TASK REQUIREMENTS: Below is a listing. Set down exactly the lines from the one containing "none -> red 1x1 plate [329,156,373,194]" through the one containing "none -> cyan 1x6 plate [253,195,414,314]", both ends included, and leave out the rest.
DATA FOR ANALYSIS Start Marker
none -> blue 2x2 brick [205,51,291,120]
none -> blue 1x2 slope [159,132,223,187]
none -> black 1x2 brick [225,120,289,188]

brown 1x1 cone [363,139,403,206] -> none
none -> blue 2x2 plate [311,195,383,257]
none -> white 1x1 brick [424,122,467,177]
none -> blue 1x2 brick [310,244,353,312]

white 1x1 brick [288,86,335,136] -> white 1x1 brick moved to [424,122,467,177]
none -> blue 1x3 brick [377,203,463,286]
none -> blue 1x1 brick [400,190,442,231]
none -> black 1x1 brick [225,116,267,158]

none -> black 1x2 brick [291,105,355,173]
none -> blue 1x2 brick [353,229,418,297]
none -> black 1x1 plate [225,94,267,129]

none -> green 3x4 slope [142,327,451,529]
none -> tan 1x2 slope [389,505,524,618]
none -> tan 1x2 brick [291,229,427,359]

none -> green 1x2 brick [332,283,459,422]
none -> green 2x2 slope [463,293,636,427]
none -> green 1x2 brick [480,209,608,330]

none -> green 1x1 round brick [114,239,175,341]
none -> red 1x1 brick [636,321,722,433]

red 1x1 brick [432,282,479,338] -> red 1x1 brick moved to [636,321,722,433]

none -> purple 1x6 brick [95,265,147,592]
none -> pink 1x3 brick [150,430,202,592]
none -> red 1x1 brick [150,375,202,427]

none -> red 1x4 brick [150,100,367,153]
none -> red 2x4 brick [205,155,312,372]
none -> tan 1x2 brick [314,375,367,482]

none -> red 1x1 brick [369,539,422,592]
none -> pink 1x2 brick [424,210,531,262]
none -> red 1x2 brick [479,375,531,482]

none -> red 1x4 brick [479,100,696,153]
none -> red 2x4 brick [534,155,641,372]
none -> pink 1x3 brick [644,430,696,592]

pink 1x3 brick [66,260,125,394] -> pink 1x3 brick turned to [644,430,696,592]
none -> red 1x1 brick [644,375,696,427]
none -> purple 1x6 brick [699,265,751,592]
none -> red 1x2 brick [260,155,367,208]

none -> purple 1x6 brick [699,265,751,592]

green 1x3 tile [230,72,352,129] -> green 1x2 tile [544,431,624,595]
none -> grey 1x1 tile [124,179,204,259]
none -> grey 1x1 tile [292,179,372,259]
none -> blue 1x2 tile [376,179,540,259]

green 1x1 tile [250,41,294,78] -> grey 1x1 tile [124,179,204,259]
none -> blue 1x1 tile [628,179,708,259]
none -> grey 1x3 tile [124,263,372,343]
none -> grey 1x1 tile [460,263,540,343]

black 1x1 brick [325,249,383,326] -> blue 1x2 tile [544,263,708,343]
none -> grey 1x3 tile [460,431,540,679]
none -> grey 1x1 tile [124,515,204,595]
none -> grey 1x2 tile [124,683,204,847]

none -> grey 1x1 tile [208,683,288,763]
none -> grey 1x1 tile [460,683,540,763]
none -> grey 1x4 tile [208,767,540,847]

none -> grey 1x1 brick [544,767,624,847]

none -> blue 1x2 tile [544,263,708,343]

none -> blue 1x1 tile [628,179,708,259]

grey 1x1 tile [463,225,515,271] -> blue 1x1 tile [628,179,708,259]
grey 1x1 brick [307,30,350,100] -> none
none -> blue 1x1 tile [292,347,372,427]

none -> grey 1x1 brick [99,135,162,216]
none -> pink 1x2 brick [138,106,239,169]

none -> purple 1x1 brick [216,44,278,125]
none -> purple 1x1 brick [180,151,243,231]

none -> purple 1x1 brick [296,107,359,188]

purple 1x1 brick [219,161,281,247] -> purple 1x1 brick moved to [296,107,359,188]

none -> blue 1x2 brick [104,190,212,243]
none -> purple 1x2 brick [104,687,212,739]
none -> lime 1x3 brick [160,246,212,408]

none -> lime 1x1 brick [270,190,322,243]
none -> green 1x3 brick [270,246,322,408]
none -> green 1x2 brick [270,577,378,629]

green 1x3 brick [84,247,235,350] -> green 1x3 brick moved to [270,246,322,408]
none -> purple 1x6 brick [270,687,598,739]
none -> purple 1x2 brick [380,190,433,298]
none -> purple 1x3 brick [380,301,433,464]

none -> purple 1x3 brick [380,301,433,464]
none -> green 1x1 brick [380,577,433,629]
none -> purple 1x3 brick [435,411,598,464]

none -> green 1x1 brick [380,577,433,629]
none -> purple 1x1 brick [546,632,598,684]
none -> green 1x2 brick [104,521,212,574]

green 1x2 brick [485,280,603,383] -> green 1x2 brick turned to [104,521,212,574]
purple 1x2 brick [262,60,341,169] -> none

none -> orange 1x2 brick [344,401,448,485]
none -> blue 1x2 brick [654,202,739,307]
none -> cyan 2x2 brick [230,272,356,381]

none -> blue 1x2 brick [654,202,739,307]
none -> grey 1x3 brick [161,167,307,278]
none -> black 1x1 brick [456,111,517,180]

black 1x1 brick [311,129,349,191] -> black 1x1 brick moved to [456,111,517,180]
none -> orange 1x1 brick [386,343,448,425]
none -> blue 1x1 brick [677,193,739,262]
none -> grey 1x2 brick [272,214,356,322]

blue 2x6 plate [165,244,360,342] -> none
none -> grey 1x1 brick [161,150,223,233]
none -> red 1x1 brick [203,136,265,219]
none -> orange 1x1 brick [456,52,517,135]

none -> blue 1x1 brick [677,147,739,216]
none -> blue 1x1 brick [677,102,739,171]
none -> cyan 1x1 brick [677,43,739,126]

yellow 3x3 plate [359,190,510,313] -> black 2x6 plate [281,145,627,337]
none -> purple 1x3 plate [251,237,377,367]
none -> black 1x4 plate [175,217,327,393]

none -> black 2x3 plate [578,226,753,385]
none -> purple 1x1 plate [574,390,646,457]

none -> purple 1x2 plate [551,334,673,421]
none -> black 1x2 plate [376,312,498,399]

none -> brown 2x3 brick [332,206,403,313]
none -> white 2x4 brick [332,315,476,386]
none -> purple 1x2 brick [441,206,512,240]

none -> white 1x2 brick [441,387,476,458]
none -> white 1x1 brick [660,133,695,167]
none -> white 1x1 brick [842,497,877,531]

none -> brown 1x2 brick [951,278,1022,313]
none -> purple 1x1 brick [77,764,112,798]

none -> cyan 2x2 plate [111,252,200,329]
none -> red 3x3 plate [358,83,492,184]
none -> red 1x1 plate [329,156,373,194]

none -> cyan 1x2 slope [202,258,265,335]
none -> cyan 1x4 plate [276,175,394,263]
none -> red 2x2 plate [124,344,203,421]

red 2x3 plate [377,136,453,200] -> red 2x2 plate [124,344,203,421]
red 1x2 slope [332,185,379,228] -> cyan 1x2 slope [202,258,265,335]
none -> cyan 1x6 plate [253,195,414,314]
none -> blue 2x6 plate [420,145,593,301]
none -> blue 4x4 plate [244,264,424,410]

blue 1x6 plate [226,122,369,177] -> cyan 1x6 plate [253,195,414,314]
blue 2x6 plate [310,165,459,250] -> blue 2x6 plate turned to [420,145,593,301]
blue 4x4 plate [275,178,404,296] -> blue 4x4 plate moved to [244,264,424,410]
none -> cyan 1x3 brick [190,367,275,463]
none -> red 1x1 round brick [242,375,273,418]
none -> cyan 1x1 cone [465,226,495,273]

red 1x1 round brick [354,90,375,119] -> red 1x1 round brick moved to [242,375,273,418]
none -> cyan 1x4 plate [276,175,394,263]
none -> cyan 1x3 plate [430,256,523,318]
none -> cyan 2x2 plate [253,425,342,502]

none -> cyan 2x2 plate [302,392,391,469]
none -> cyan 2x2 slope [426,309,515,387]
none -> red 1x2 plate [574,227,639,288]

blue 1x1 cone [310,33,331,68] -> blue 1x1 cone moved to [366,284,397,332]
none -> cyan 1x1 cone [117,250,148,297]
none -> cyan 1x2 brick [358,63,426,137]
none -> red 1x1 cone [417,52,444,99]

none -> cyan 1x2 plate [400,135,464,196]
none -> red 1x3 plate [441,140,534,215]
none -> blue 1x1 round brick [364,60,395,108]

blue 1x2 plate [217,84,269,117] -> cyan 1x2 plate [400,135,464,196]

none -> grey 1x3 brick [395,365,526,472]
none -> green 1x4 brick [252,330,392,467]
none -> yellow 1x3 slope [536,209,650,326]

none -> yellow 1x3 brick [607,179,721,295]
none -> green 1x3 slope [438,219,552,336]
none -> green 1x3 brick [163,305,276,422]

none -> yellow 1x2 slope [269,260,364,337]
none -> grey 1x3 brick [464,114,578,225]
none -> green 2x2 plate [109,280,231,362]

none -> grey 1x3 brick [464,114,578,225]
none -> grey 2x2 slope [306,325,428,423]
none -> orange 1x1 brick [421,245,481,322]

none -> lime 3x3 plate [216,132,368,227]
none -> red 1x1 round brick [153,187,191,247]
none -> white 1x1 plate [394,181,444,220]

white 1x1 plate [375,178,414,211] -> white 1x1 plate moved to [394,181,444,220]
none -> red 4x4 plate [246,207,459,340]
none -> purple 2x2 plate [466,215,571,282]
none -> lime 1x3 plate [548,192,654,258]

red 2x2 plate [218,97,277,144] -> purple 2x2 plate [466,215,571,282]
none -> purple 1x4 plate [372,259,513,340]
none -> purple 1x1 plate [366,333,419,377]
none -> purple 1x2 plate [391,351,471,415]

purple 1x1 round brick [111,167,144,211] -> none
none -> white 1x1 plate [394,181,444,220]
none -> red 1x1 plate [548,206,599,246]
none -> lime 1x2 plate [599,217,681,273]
DATA FOR ANALYSIS End Marker
RESPONSE:
none -> red 1x1 plate [329,156,373,194]

none -> cyan 1x2 slope [202,258,265,335]
none -> cyan 1x4 plate [276,175,394,263]
none -> red 2x2 plate [124,344,203,421]

red 2x3 plate [377,136,453,200] -> red 2x2 plate [124,344,203,421]
red 1x2 slope [332,185,379,228] -> cyan 1x2 slope [202,258,265,335]
none -> cyan 1x6 plate [253,195,414,314]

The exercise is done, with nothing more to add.